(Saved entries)
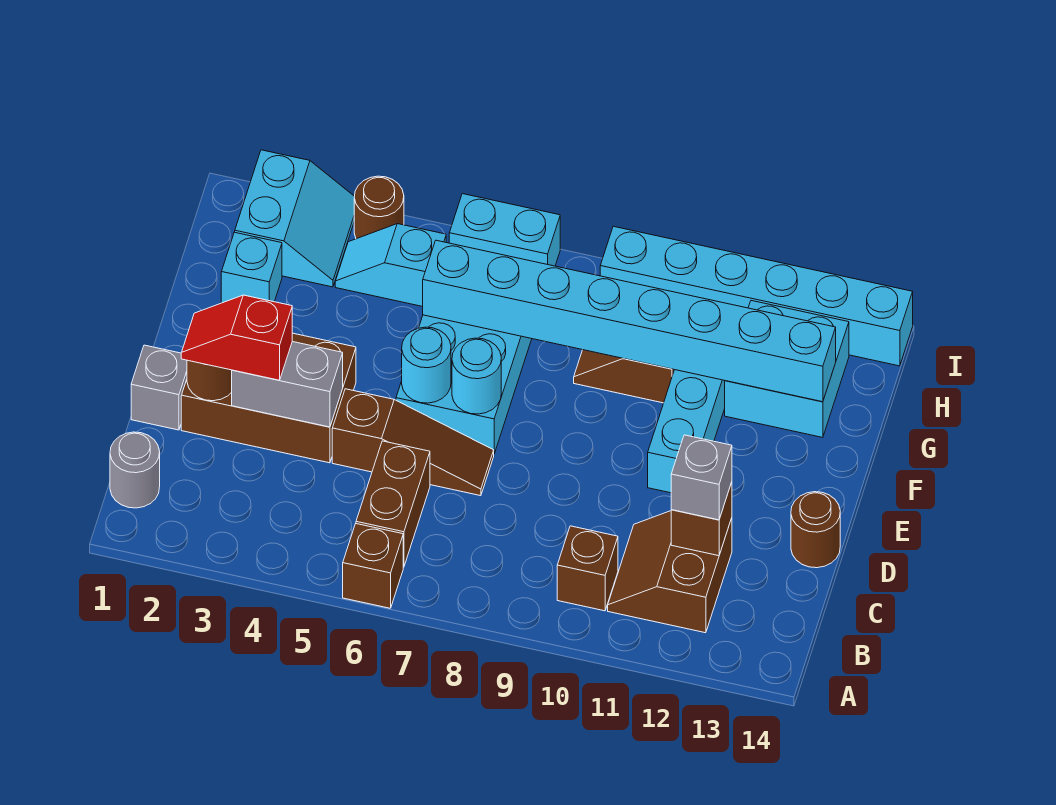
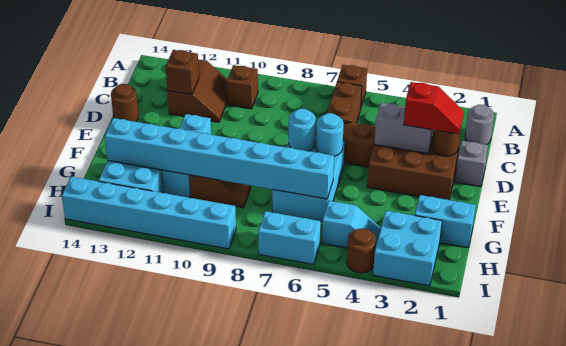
grey brick C12 level 3 -> none
cyan brick G2 level 1 -> cyan brick G1:G2 level 1
cyan slope H2:I3 level 1 top 2 -> cyan brick H2:I3 level 1

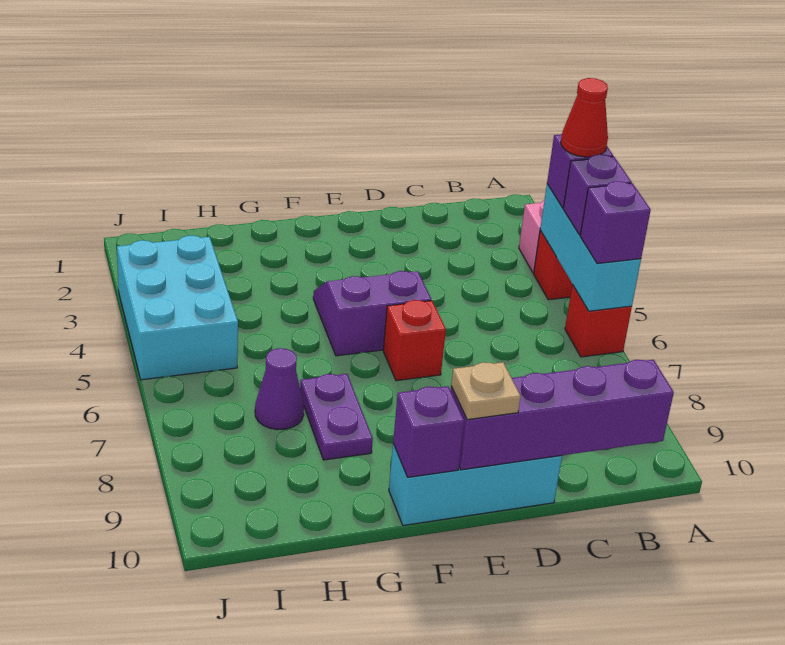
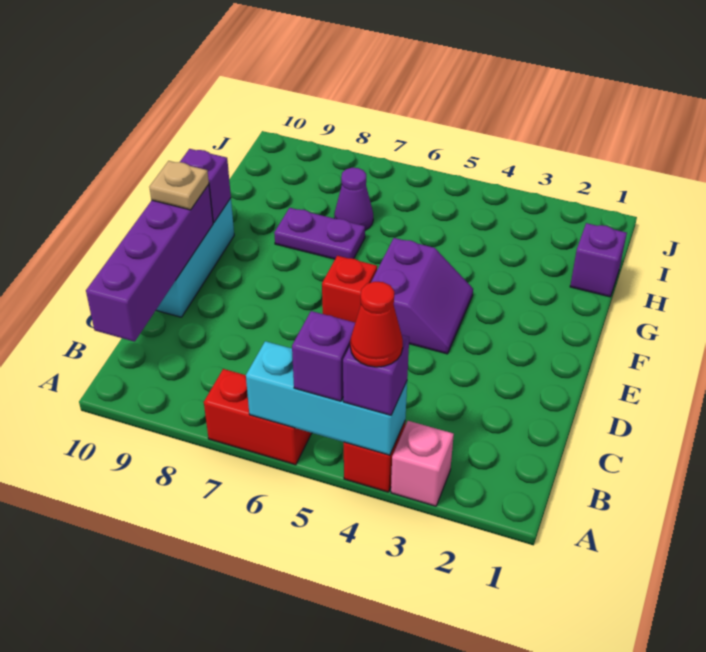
red brick A6 level 1 -> red brick A6:A7 level 1
purple brick A6 level 3 -> purple brick H1 level 1
cyan brick I3:J5 level 1 -> none

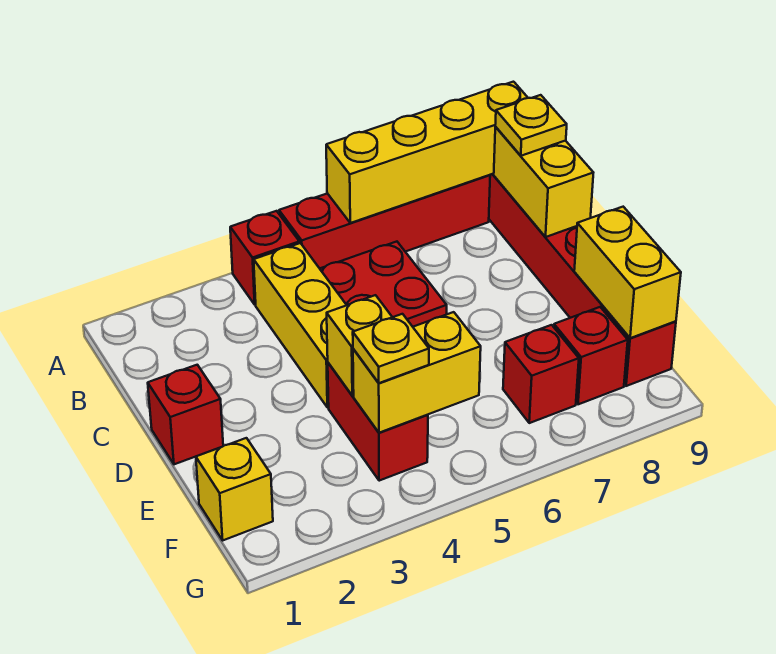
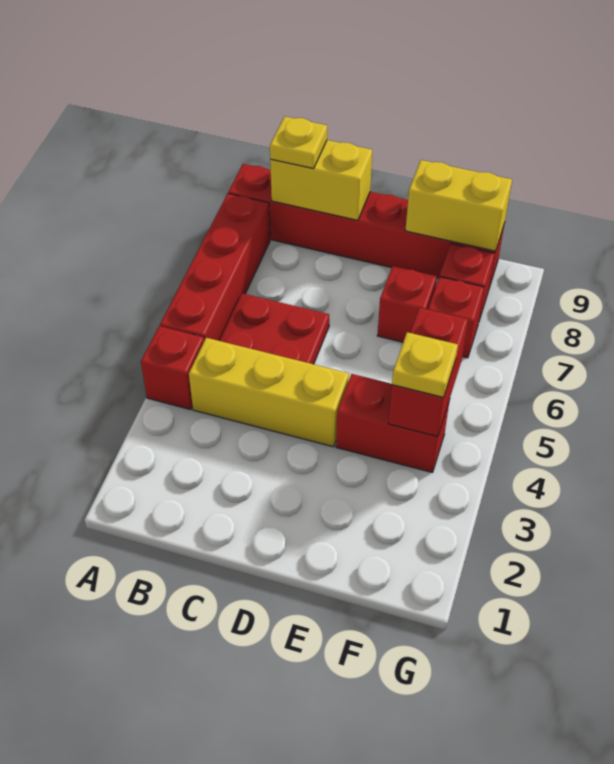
yellow brick A6:A9 level 2 -> none
red brick D1 level 1 -> red brick E7 level 1
yellow brick E4 level 2 -> none
yellow brick F1 level 1 -> none
yellow brick F4:F5 level 2 -> red brick F4:F5 level 2

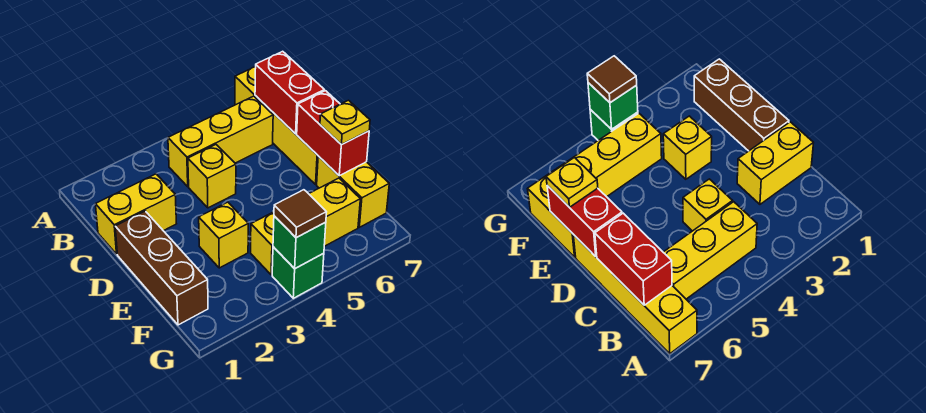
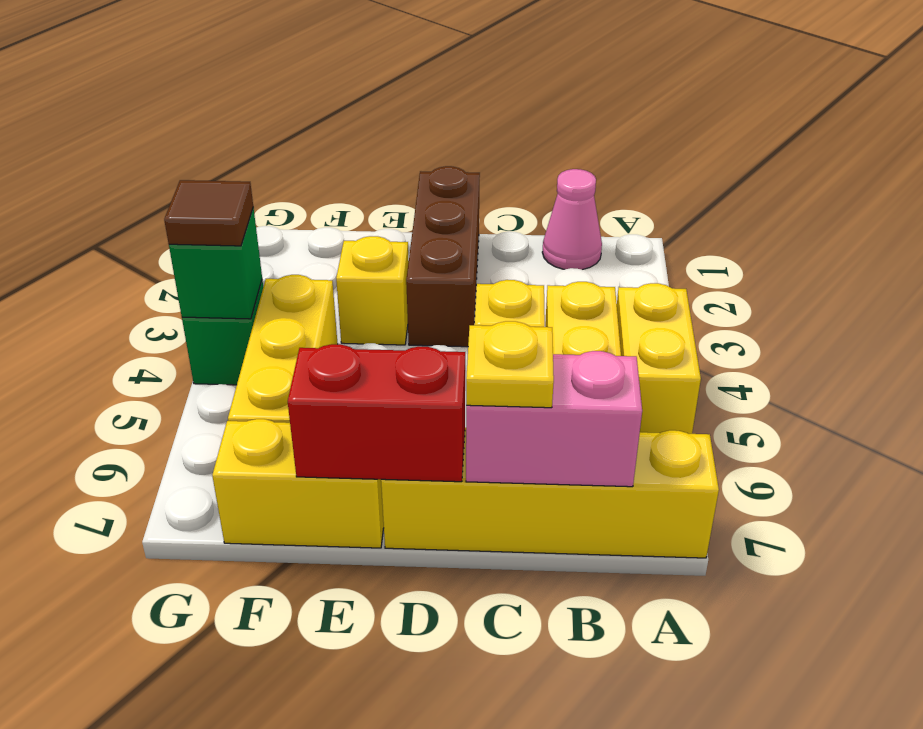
none -> pink cone B1 level 1
red brick B7:C7 level 2 -> pink brick B7:C7 level 2
yellow brick C1:C2 level 1 -> yellow brick A4:A5 level 1
brown brick D1:F1 level 1 -> brown brick D1:D3 level 1
yellow plate E7 level 3 -> yellow plate C7 level 3

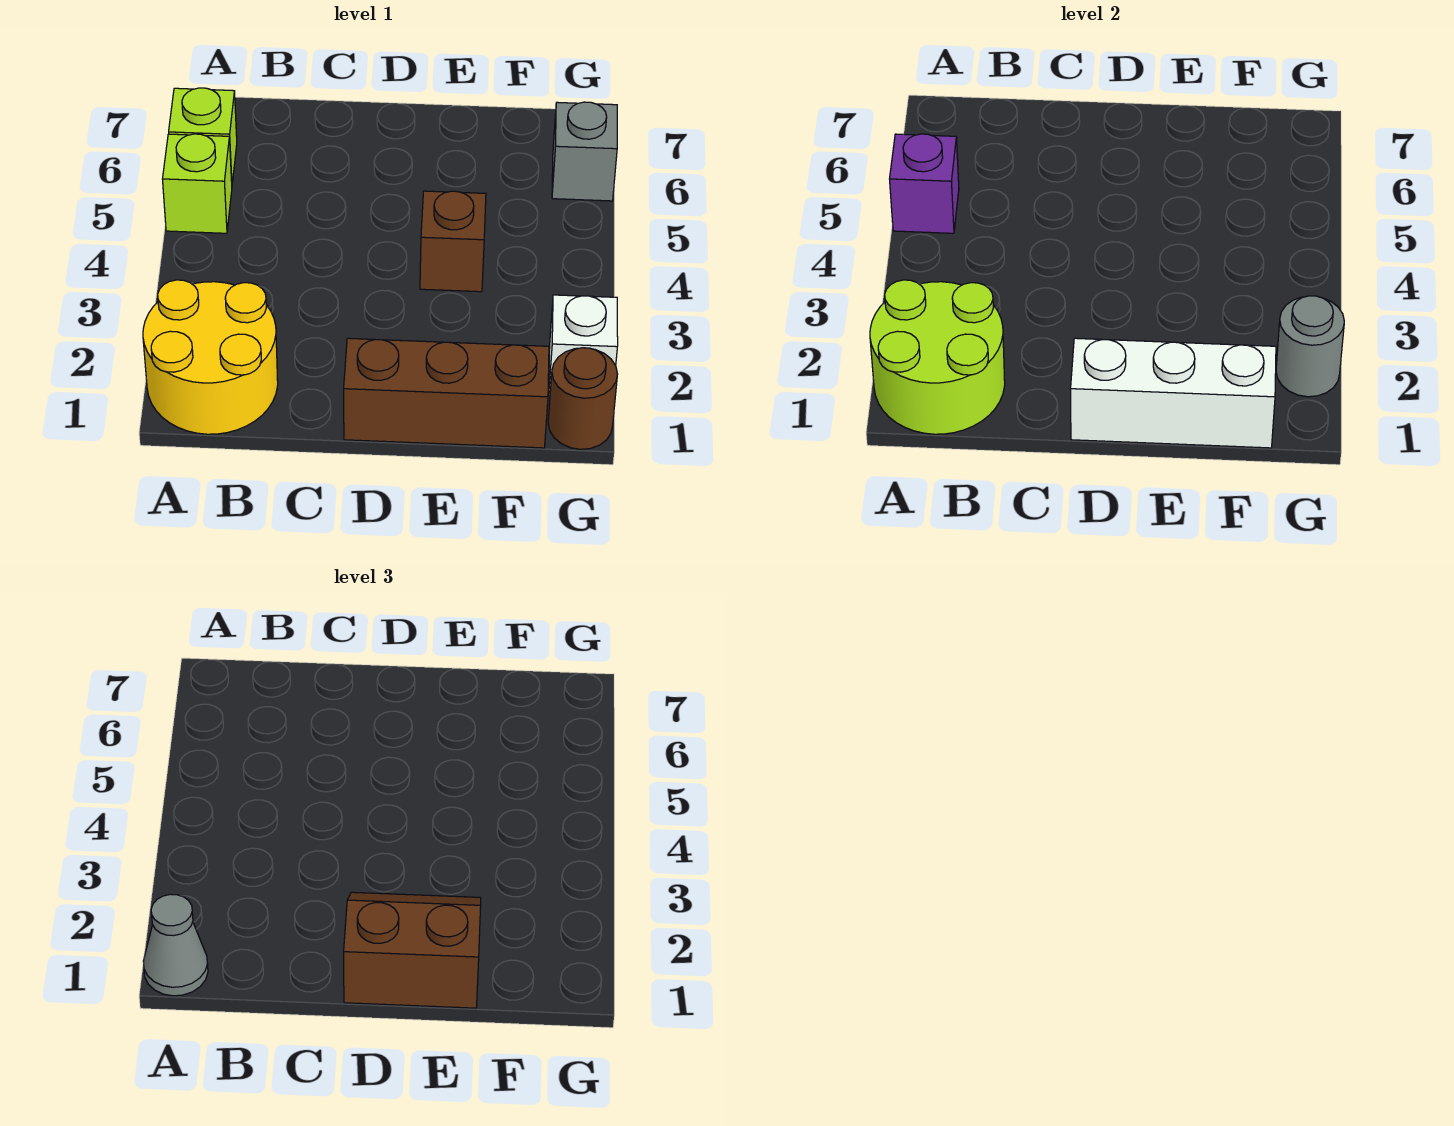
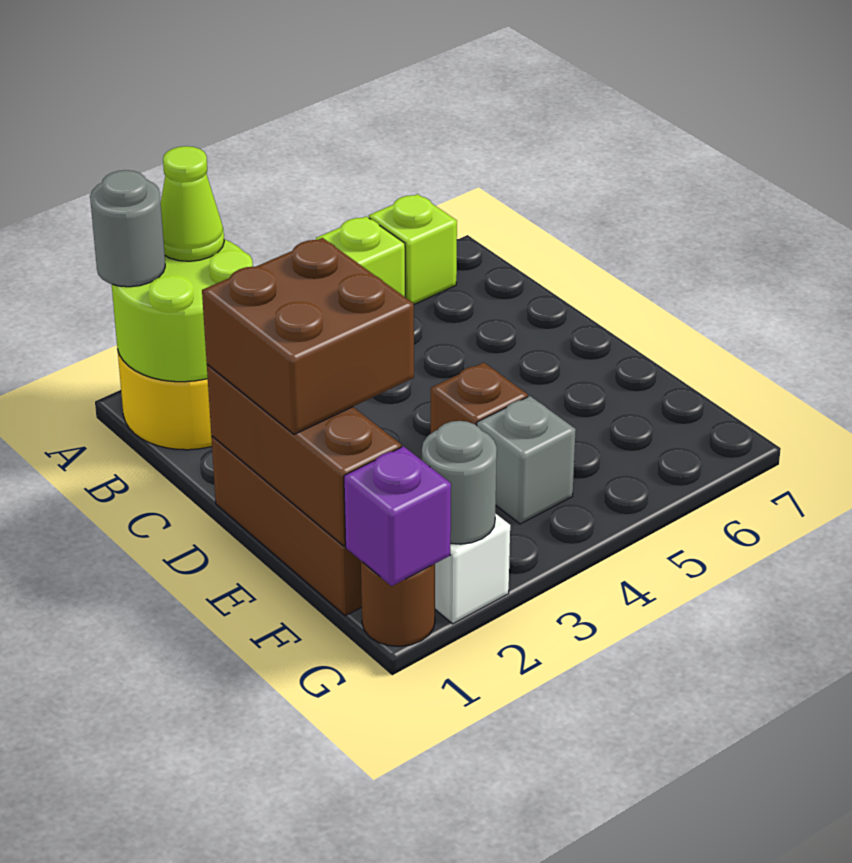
grey cone A1 level 3 -> grey round brick A1 level 3
none -> lime cone A2 level 3
purple brick A5 level 2 -> purple brick G1 level 2
white brick D1:F1 level 2 -> brown brick D1:F1 level 2
brown slope D1:E2 level 3 top 1 -> brown brick D1:E2 level 3
grey brick G6 level 1 -> grey brick F4 level 1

Task details: Where an image appears in the data, skip it, and return the rest verbatim.

Solution:
grey brick C12 level 3 -> none
cyan brick G2 level 1 -> cyan brick G1:G2 level 1
cyan slope H2:I3 level 1 top 2 -> cyan brick H2:I3 level 1

red brick A6 level 1 -> red brick A6:A7 level 1
purple brick A6 level 3 -> purple brick H1 level 1
cyan brick I3:J5 level 1 -> none

yellow brick A6:A9 level 2 -> none
red brick D1 level 1 -> red brick E7 level 1
yellow brick E4 level 2 -> none
yellow brick F1 level 1 -> none
yellow brick F4:F5 level 2 -> red brick F4:F5 level 2

none -> pink cone B1 level 1
red brick B7:C7 level 2 -> pink brick B7:C7 level 2
yellow brick C1:C2 level 1 -> yellow brick A4:A5 level 1
brown brick D1:F1 level 1 -> brown brick D1:D3 level 1
yellow plate E7 level 3 -> yellow plate C7 level 3

grey cone A1 level 3 -> grey round brick A1 level 3
none -> lime cone A2 level 3
purple brick A5 level 2 -> purple brick G1 level 2
white brick D1:F1 level 2 -> brown brick D1:F1 level 2
brown slope D1:E2 level 3 top 1 -> brown brick D1:E2 level 3
grey brick G6 level 1 -> grey brick F4 level 1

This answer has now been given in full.